Directions:
Copy word for word, and only, the lines below from the one with "orange cross: (38, 29) -> (40, 19), moved" through the last.

______

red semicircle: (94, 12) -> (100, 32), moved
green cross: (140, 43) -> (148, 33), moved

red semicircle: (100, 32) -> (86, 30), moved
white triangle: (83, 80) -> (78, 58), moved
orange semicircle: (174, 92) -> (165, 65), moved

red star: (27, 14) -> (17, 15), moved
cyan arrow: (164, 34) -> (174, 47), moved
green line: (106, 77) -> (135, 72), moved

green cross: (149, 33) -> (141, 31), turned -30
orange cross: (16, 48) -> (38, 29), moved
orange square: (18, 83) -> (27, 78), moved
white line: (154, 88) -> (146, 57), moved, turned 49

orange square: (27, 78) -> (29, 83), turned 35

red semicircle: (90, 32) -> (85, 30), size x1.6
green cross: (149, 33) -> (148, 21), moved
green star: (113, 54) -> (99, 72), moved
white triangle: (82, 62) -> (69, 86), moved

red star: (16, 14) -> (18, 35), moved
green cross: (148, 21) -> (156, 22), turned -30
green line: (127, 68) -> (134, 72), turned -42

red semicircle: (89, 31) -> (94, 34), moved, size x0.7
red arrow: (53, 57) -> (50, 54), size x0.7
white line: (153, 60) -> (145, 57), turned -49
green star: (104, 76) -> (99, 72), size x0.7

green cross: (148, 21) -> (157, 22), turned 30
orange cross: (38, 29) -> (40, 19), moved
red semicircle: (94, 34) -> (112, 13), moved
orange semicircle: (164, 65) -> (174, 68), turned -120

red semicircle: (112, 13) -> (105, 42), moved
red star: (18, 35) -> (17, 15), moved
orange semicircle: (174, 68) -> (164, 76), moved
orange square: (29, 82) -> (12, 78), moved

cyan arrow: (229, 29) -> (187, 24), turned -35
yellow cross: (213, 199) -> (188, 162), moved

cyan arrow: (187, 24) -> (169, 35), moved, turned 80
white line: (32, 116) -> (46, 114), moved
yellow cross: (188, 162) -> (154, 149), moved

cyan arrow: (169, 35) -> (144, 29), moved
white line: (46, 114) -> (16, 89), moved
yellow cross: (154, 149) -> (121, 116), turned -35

______

Output for this task:
orange cross: (38, 29) -> (40, 19), moved
red semicircle: (94, 34) -> (112, 13), moved
orange semicircle: (164, 65) -> (174, 68), turned -120

red semicircle: (112, 13) -> (105, 42), moved
red star: (18, 35) -> (17, 15), moved
orange semicircle: (174, 68) -> (164, 76), moved
orange square: (29, 82) -> (12, 78), moved

cyan arrow: (229, 29) -> (187, 24), turned -35
yellow cross: (213, 199) -> (188, 162), moved

cyan arrow: (187, 24) -> (169, 35), moved, turned 80
white line: (32, 116) -> (46, 114), moved
yellow cross: (188, 162) -> (154, 149), moved

cyan arrow: (169, 35) -> (144, 29), moved
white line: (46, 114) -> (16, 89), moved
yellow cross: (154, 149) -> (121, 116), turned -35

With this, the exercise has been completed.